= Beginning of Section =

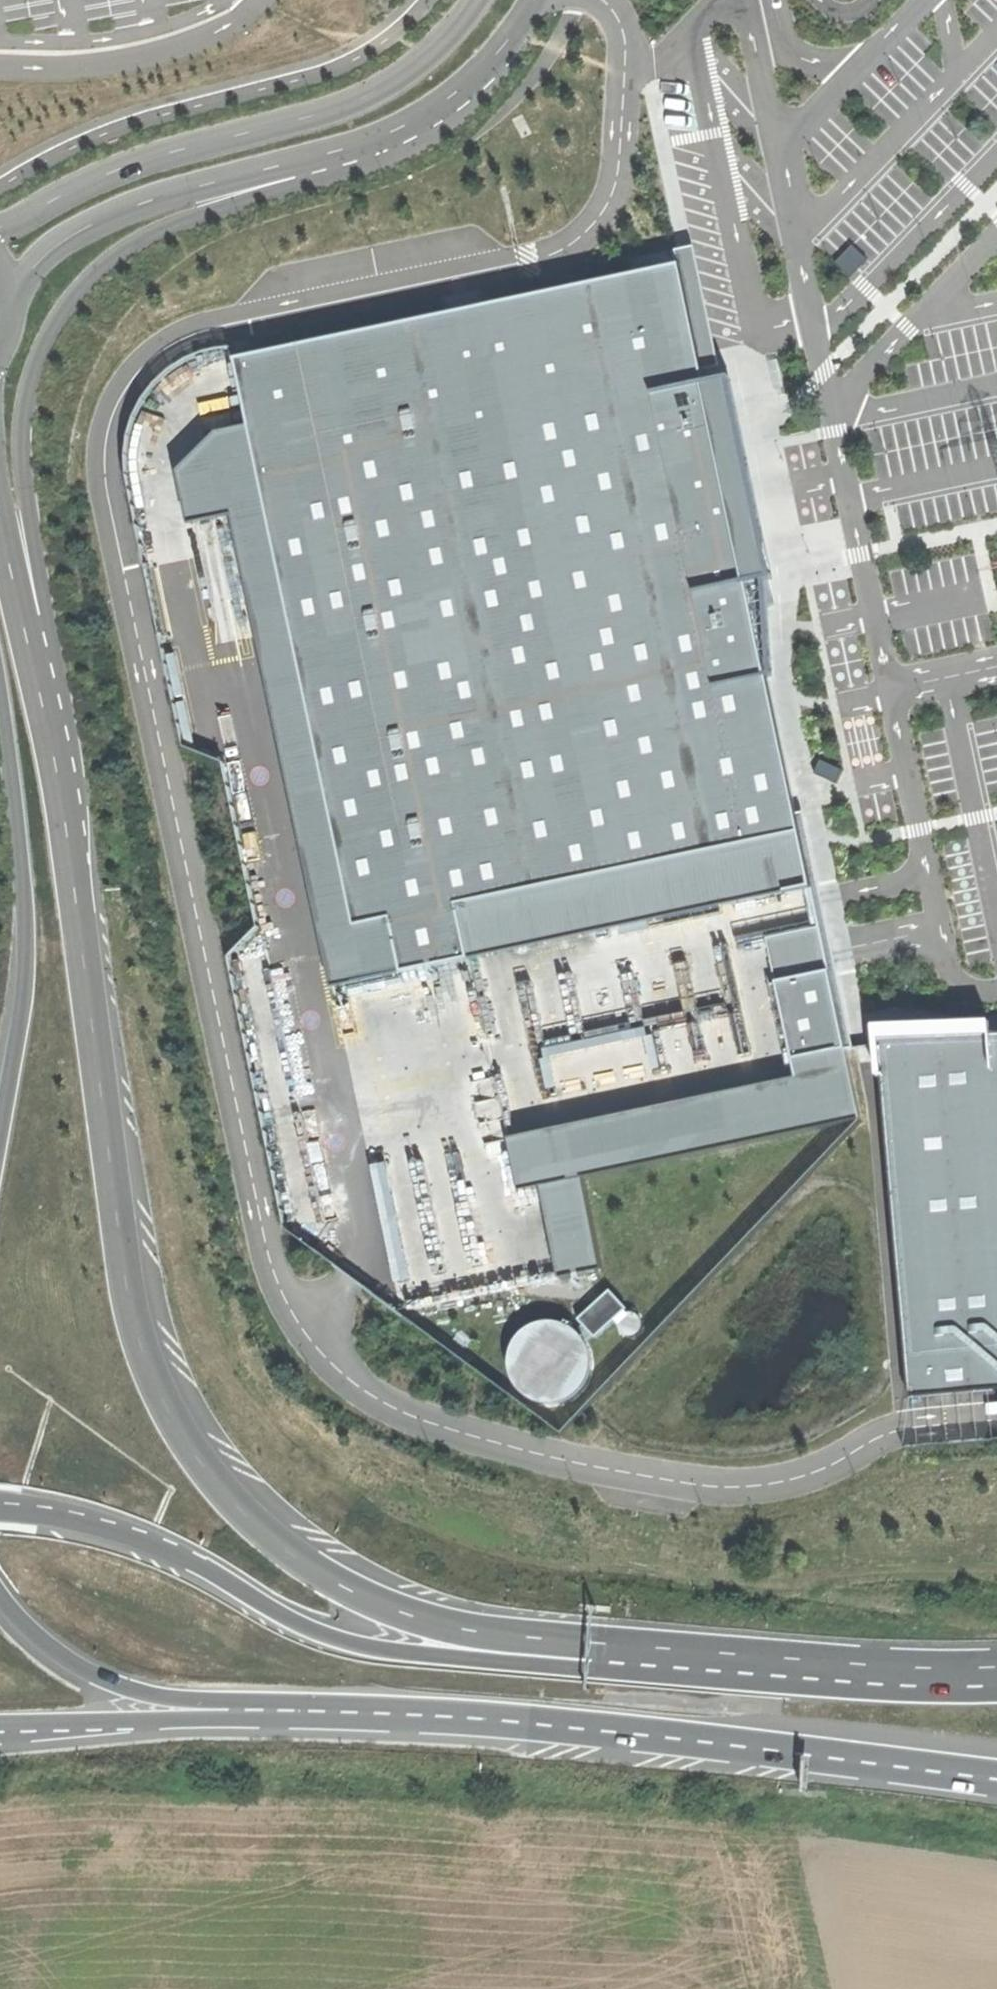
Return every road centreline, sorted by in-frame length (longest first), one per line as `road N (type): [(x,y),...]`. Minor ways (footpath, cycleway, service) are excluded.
road 1 (tertiary): [(728,1663),(469,1630),(410,1611),(307,1559),(216,1477),(180,1424),(145,1349),(54,759)]
road 2 (tertiary): [(54,759),(49,641),(20,443),(40,351),(77,292),(131,246),(316,178),(346,150)]
road 3 (secondary): [(728,1663),(585,1670),(360,1644),(302,1625),(152,1545),(55,1518),(0,1512)]
road 4 (secondary): [(326,1711),(610,1731),(996,1779)]
road 5 (tertiary): [(474,0),(430,52),(349,105),(147,159),(0,226)]
road 6 (tertiary): [(0,692),(25,949),(0,1131)]
road 7 (tertiary): [(7,313),(30,271),(63,240),(106,218),(346,150)]
road 8 (tertiary): [(0,1592),(49,1644),(132,1689),(326,1711)]
road 9 (secondary): [(996,1675),(728,1663)]
road 10 (tertiary): [(346,150),(410,125),(467,86),(535,0)]
road 11 (tertiary): [(54,759),(0,520)]
road 12 (secondary): [(130,1721),(326,1711)]
road 13 (secondary): [(0,1733),(130,1721)]
road 14 (secondary): [(0,1723),(130,1721)]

= End of Section =

## PROBLEM DETAILS:
Set down the complete material exactly, but do not include the images.

## WRITTEN RESPONSE:
Return every road centreline, sorted by in-frame length (longest first), one per line as `road N (type): [(x,y),...]`. Minor ways (footpath, cycleway, service) are excluded.
road 1 (tertiary): [(728,1663),(469,1630),(410,1611),(307,1559),(216,1477),(180,1424),(145,1349),(54,759)]
road 2 (tertiary): [(54,759),(49,641),(20,443),(40,351),(77,292),(131,246),(316,178),(346,150)]
road 3 (secondary): [(728,1663),(585,1670),(360,1644),(302,1625),(152,1545),(55,1518),(0,1512)]
road 4 (secondary): [(326,1711),(610,1731),(996,1779)]
road 5 (tertiary): [(474,0),(430,52),(349,105),(147,159),(0,226)]
road 6 (tertiary): [(0,692),(25,949),(0,1131)]
road 7 (tertiary): [(7,313),(30,271),(63,240),(106,218),(346,150)]
road 8 (tertiary): [(0,1592),(49,1644),(132,1689),(326,1711)]
road 9 (secondary): [(996,1675),(728,1663)]
road 10 (tertiary): [(346,150),(410,125),(467,86),(535,0)]
road 11 (tertiary): [(54,759),(0,520)]
road 12 (secondary): [(130,1721),(326,1711)]
road 13 (secondary): [(0,1733),(130,1721)]
road 14 (secondary): [(0,1723),(130,1721)]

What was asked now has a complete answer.